--- DATA LISTING Enclosed Below ---

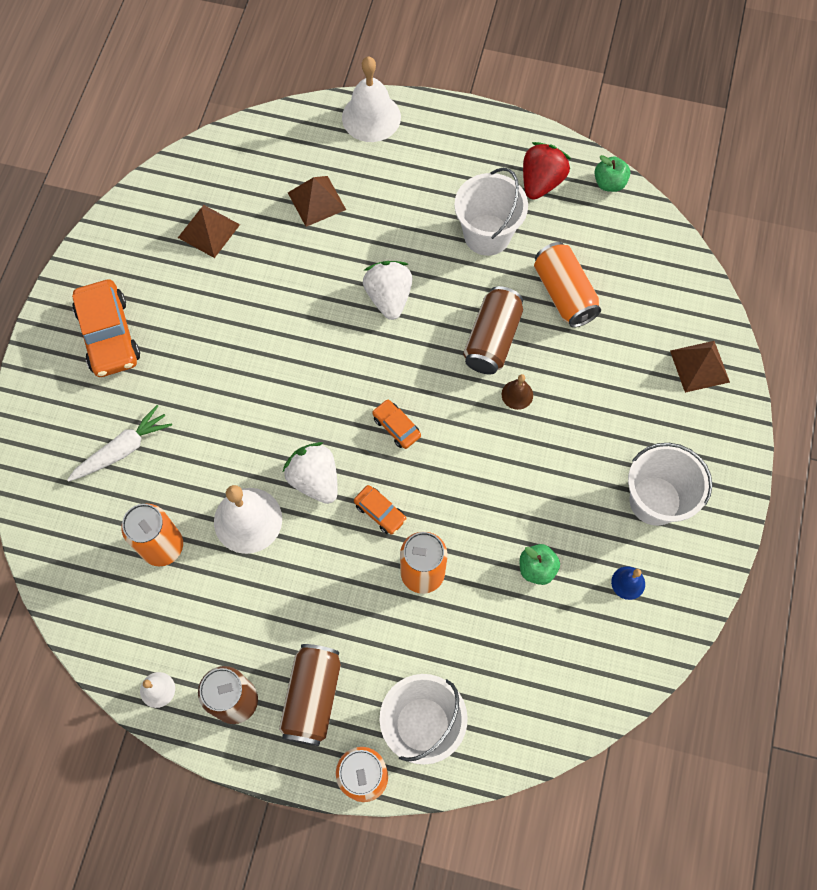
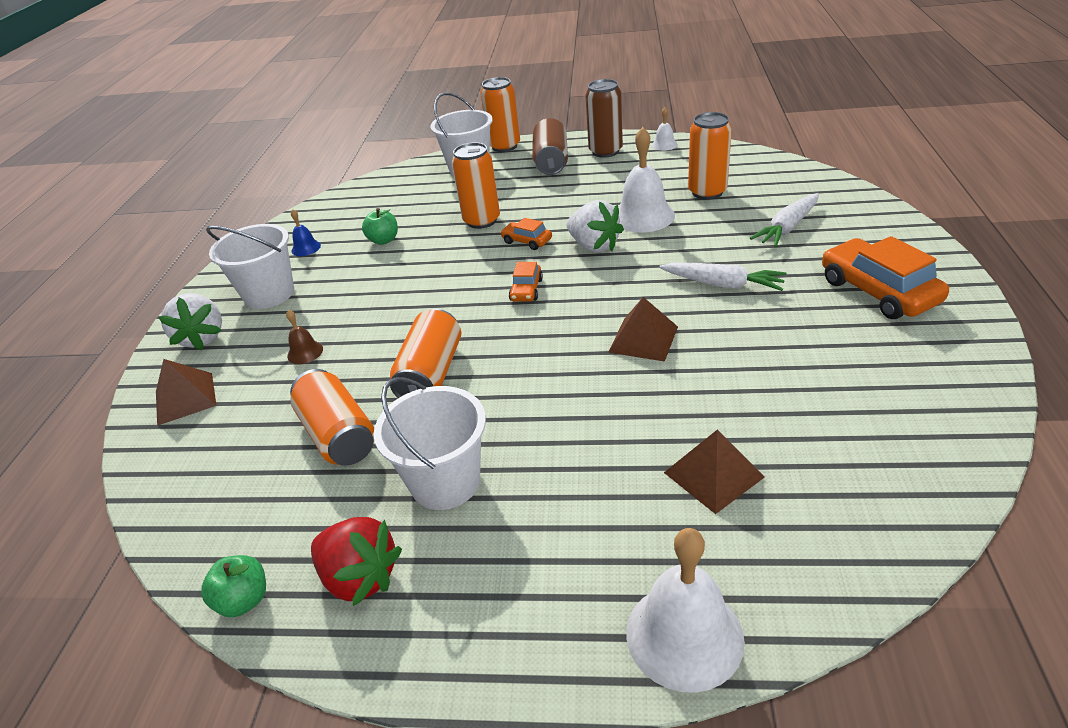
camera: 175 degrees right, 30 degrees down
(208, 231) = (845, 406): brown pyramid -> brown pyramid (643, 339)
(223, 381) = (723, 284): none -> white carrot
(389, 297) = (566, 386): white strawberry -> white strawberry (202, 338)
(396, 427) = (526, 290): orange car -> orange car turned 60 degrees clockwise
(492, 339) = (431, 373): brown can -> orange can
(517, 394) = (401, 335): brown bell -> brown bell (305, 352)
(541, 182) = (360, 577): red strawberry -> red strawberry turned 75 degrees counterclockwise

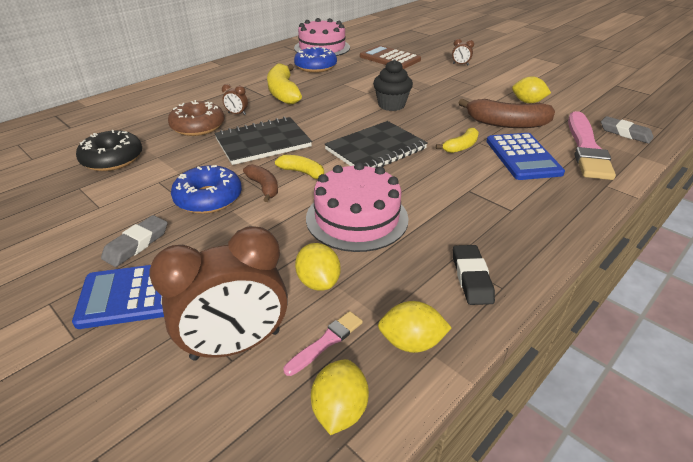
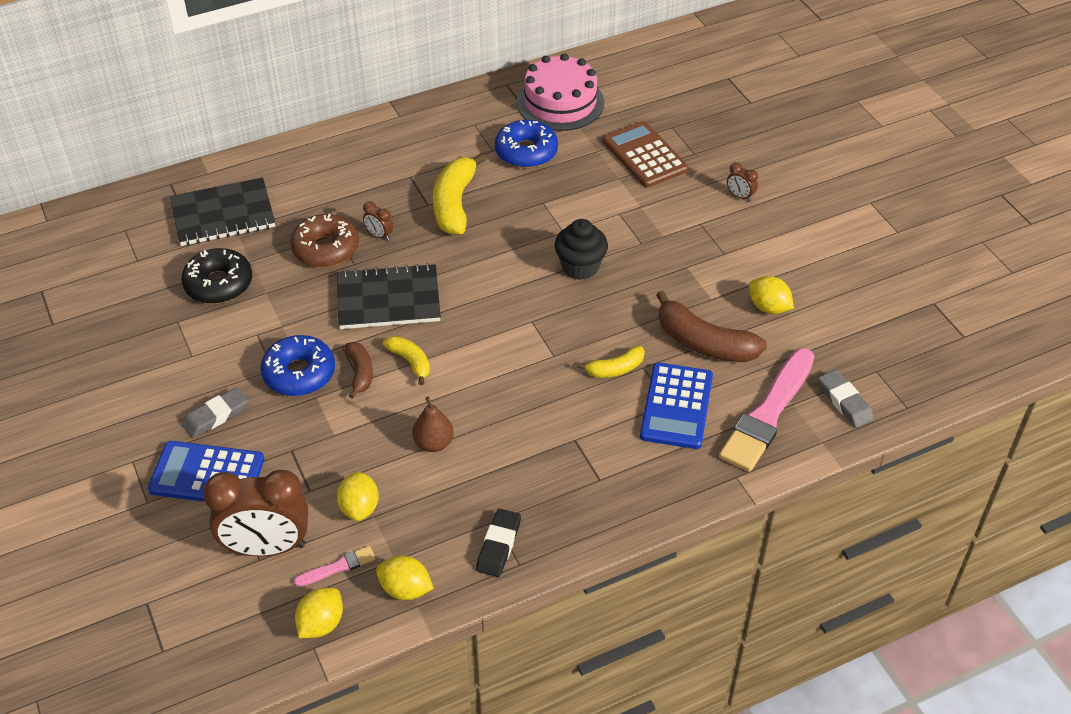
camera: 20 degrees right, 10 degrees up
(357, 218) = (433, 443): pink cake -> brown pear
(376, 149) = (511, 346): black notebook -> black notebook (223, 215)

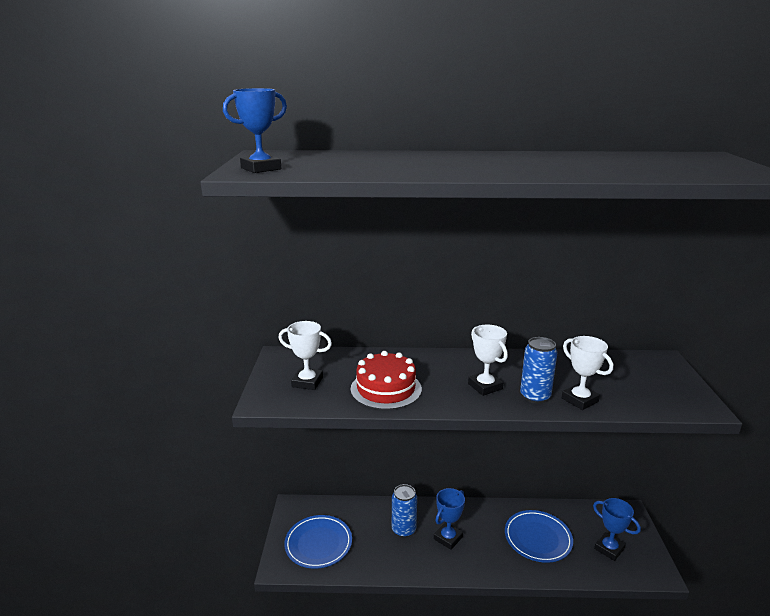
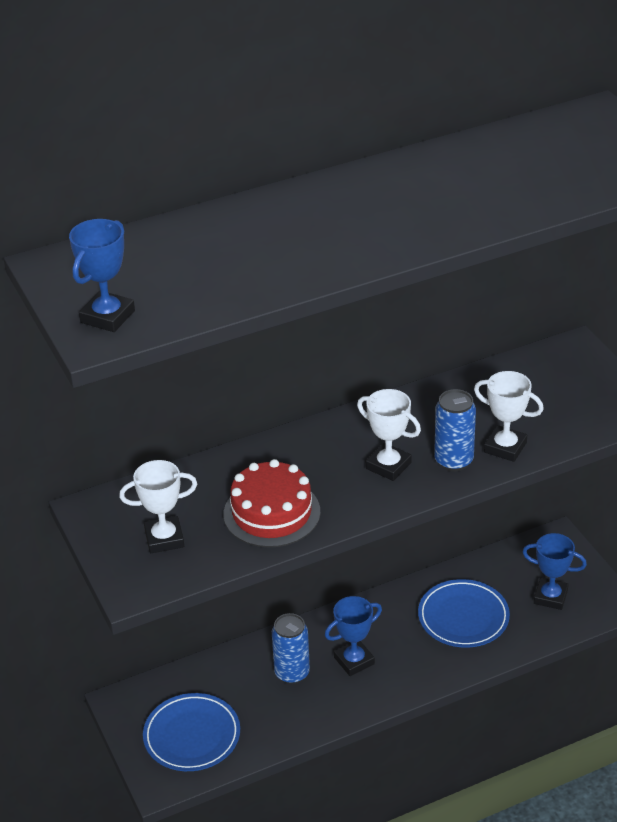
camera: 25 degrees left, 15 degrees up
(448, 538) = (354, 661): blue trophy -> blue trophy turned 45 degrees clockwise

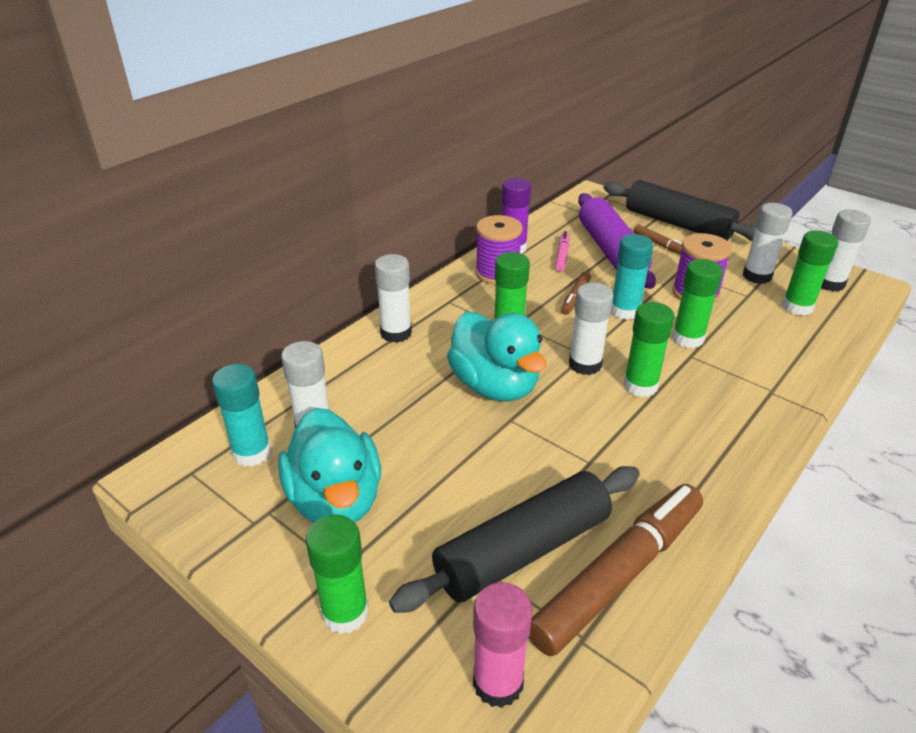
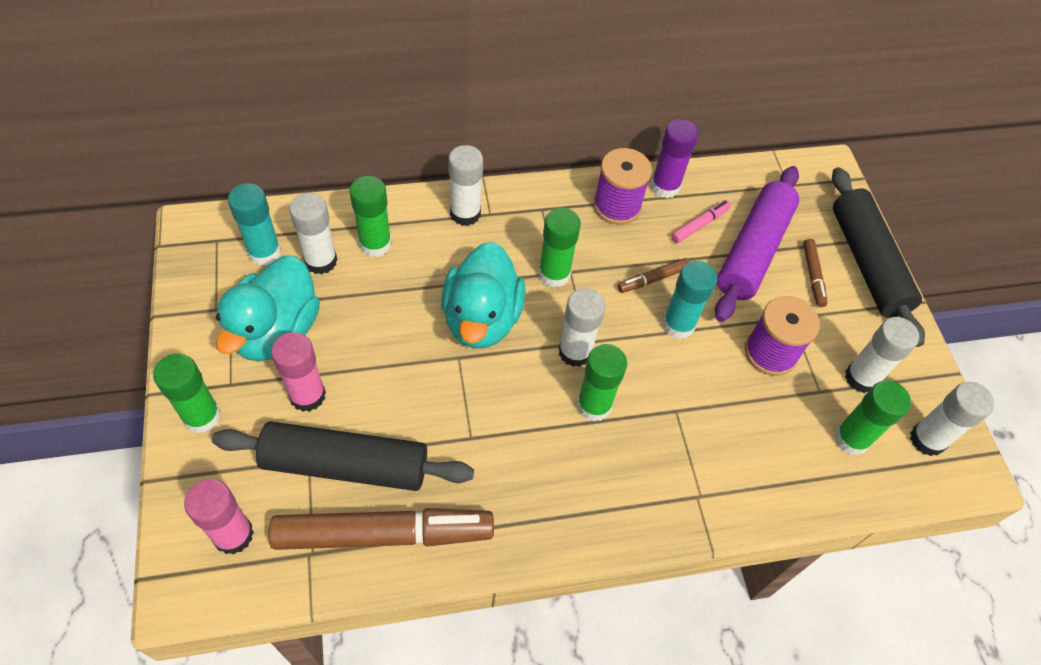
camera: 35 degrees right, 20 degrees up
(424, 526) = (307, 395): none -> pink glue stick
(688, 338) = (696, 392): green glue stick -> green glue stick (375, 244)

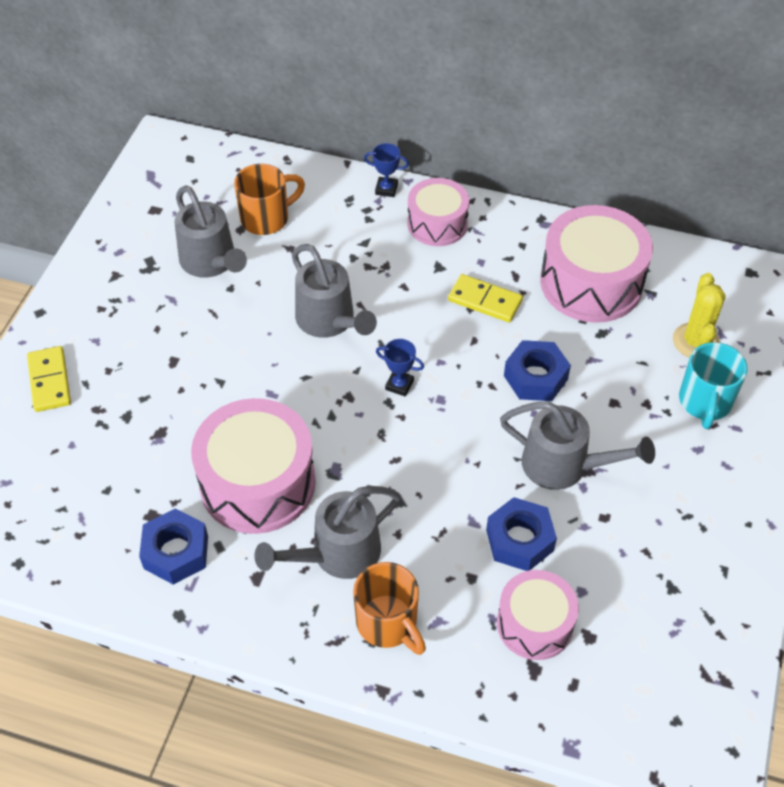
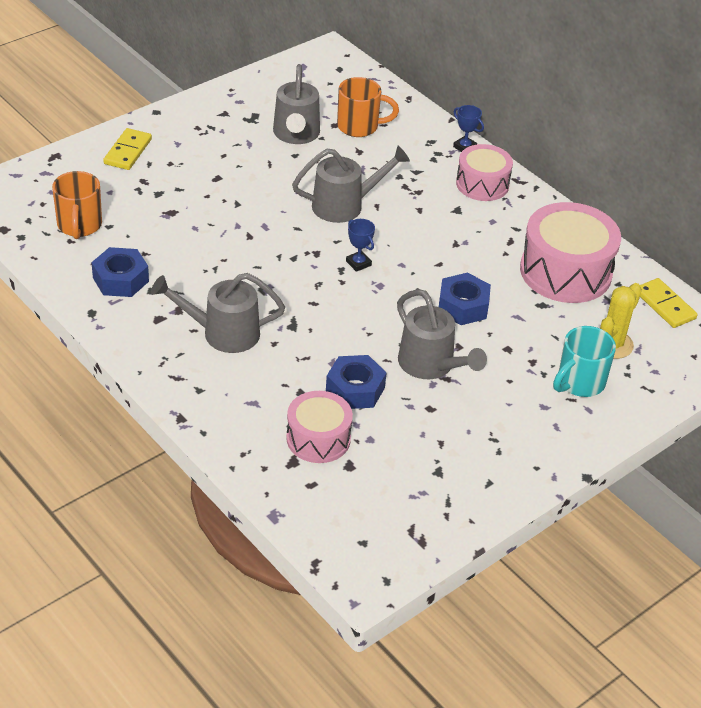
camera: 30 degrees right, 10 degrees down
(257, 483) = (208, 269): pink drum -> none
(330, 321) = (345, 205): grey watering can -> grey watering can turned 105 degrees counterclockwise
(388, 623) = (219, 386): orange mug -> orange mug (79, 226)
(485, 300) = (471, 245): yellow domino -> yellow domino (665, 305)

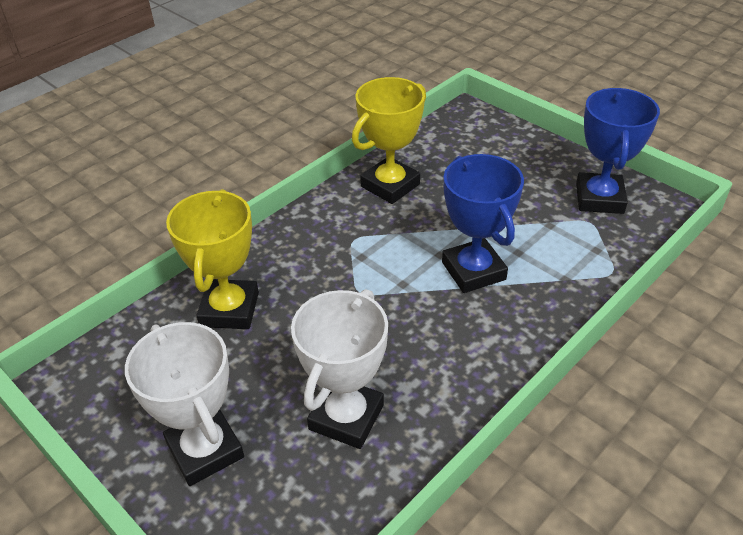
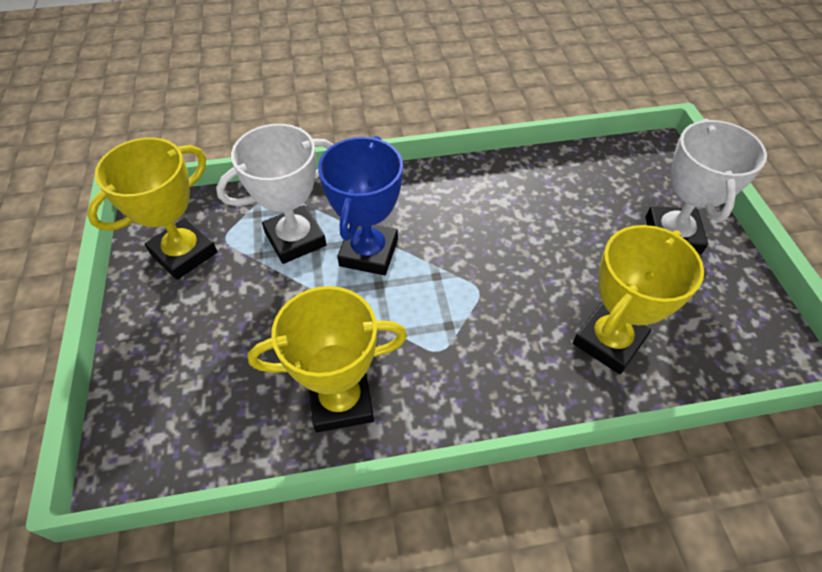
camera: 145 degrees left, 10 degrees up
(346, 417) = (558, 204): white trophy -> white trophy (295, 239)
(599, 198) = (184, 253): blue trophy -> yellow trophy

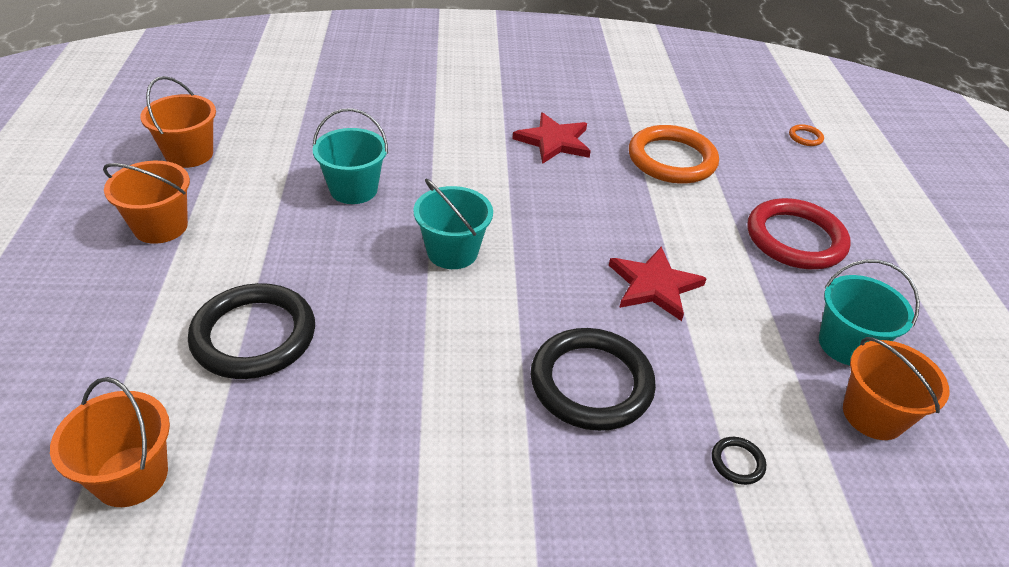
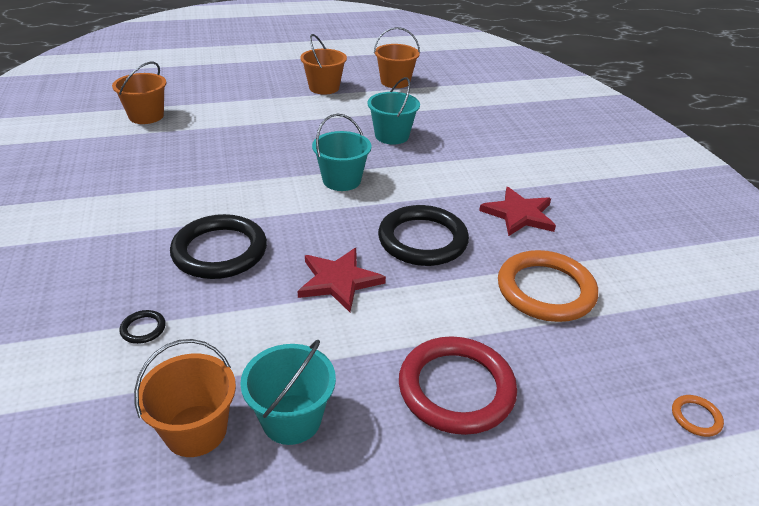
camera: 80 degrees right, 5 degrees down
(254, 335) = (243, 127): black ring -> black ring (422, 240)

--- End of Enclosed DATA LISTING ---

* **PROMPT**:
How many lines of these entries contain "left"? Answer with the number and nothing else.

* **TASK RESULT**:
2